_Problem_
Every line below that holds "button" must be copied.

[Change detection outputs]

——————

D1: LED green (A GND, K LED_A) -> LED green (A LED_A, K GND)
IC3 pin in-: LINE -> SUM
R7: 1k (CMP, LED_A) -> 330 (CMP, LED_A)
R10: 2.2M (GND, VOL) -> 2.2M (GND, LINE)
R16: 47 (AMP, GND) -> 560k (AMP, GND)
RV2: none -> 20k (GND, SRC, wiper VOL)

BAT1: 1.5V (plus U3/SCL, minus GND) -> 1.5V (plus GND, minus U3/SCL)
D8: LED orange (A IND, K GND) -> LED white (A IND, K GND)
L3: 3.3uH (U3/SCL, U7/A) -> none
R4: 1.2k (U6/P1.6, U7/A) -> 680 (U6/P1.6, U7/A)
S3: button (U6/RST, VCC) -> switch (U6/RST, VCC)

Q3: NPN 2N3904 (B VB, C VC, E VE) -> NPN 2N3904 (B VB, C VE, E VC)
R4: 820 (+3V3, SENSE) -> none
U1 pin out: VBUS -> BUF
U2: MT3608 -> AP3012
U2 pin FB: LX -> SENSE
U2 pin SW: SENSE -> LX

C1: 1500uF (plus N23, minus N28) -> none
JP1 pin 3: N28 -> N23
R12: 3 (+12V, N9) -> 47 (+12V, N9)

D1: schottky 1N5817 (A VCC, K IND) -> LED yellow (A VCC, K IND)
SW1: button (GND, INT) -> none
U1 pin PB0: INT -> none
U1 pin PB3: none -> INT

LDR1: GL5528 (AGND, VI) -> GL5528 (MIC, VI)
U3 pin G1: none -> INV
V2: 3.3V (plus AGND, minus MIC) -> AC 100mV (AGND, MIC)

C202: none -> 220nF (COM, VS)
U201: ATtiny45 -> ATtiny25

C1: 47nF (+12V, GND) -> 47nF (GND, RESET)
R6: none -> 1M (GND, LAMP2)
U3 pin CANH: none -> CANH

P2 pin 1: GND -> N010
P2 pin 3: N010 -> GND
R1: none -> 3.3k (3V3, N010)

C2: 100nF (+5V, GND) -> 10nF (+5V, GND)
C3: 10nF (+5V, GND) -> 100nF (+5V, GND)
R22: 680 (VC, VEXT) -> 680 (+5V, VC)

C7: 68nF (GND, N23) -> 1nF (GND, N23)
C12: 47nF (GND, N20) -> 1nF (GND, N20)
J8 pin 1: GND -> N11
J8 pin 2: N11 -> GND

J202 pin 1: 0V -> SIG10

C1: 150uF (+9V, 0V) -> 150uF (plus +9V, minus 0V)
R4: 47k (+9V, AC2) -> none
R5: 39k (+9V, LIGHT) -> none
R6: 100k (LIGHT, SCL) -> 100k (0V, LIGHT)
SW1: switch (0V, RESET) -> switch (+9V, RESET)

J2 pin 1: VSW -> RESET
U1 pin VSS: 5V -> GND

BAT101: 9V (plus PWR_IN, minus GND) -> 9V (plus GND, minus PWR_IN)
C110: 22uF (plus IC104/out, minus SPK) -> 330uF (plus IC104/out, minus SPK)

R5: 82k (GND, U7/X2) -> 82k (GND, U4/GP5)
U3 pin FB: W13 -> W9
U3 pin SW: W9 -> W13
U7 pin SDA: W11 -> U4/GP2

——————

_Written response_
S3: button (U6/RST, VCC) -> switch (U6/RST, VCC)
SW1: button (GND, INT) -> none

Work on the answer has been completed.